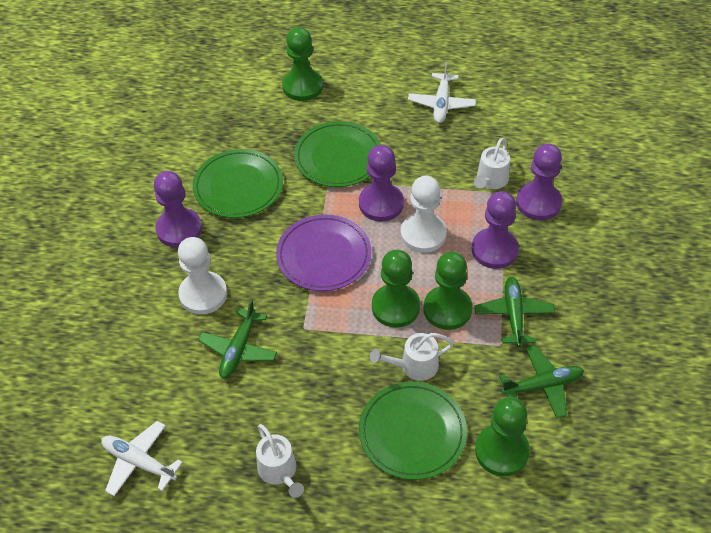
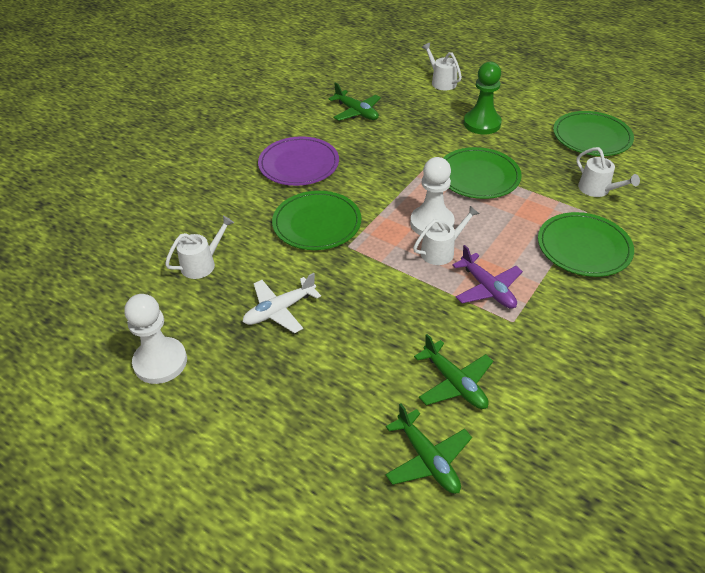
green pawn: 4 -> 1
green plate: 3 -> 4
purple pawn: 4 -> 0
purple plane: 0 -> 1
white plane: 2 -> 1
white watering can: 3 -> 4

The problem:
Please copy out every line in the listing that has the string "white".

Answer section:
white plane: 2 -> 1
white watering can: 3 -> 4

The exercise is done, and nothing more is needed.